## TRY IT
The records are to be repeated exactly, and any images in them are to be dropped.
RECORDS FOR THIS EXERCISE section start
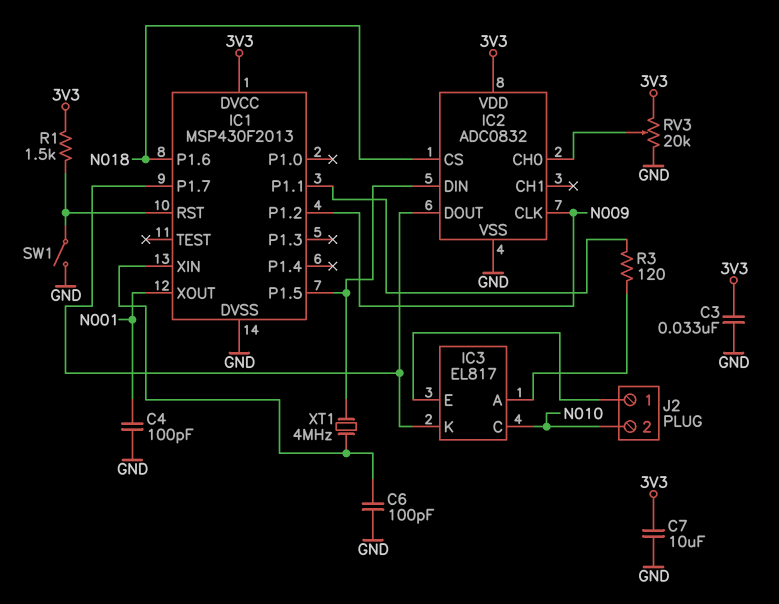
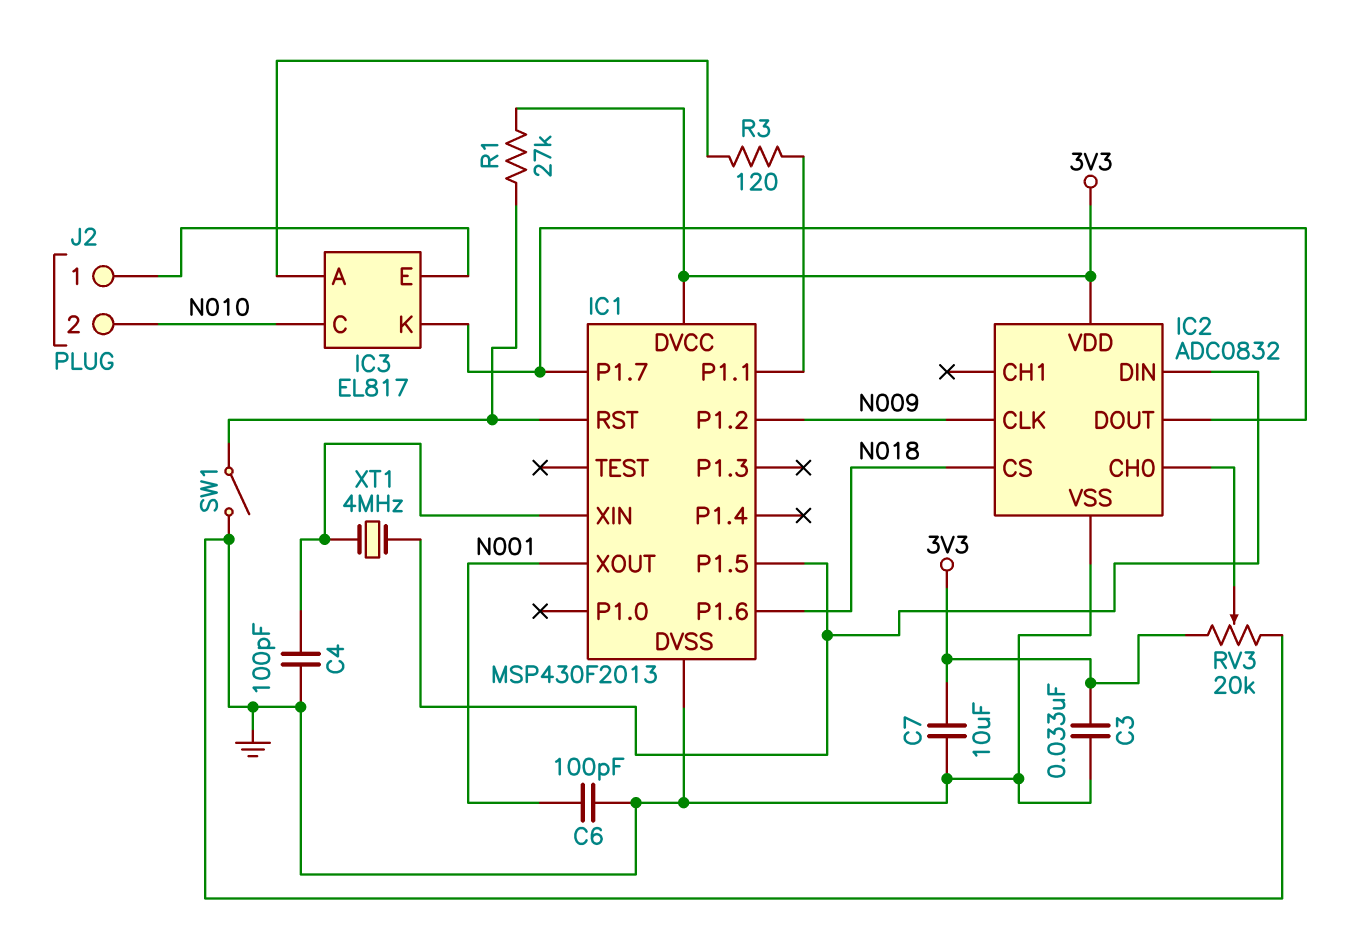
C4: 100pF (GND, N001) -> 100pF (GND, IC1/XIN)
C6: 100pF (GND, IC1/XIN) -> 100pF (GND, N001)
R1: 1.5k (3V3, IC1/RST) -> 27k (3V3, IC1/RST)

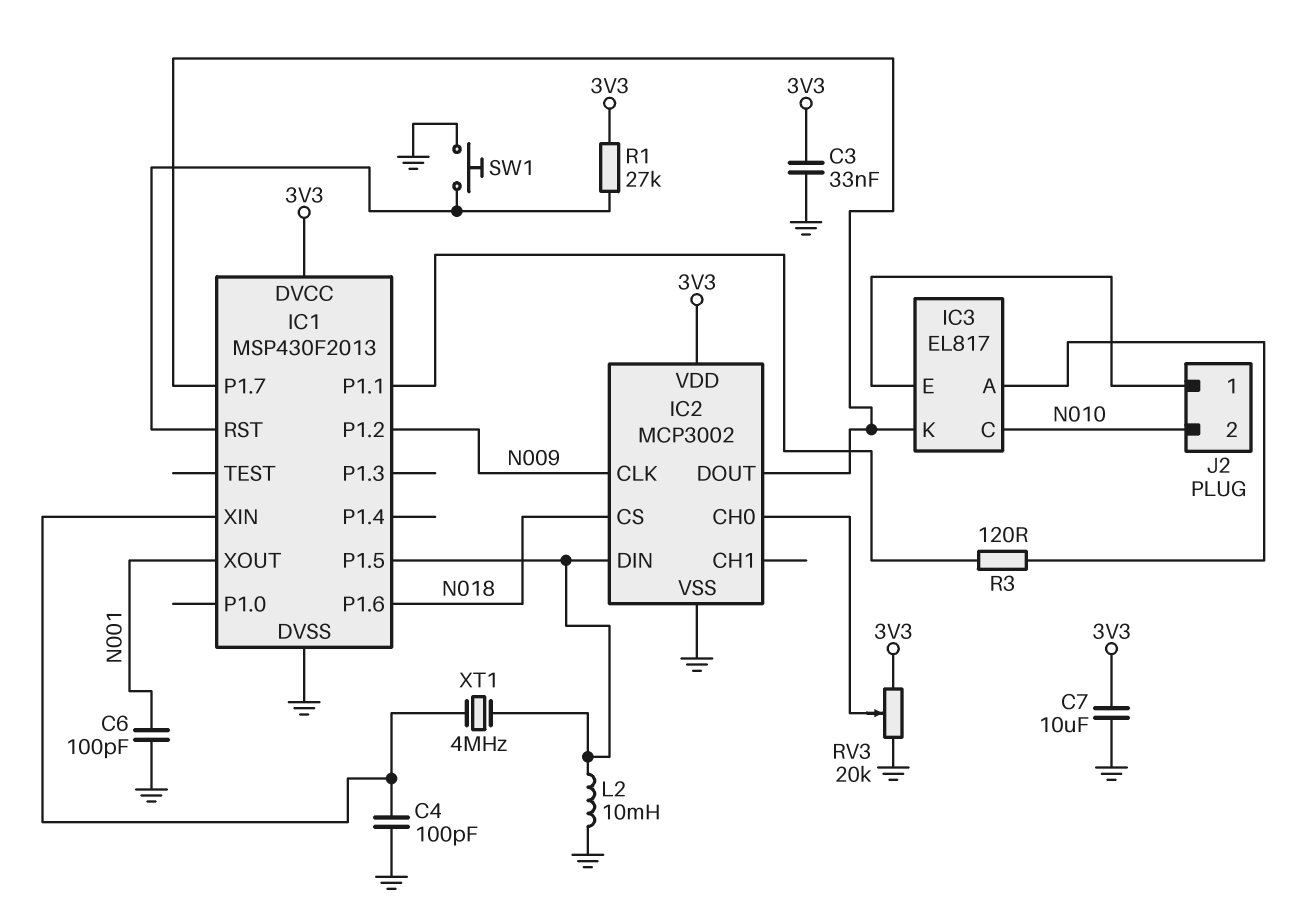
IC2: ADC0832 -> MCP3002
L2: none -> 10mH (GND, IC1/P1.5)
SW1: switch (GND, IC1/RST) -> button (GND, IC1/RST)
RECORDS FOR THIS EXERCISE section end
## EXPECTED ANSWER
C4: 100pF (GND, N001) -> 100pF (GND, IC1/XIN)
C6: 100pF (GND, IC1/XIN) -> 100pF (GND, N001)
R1: 1.5k (3V3, IC1/RST) -> 27k (3V3, IC1/RST)

IC2: ADC0832 -> MCP3002
L2: none -> 10mH (GND, IC1/P1.5)
SW1: switch (GND, IC1/RST) -> button (GND, IC1/RST)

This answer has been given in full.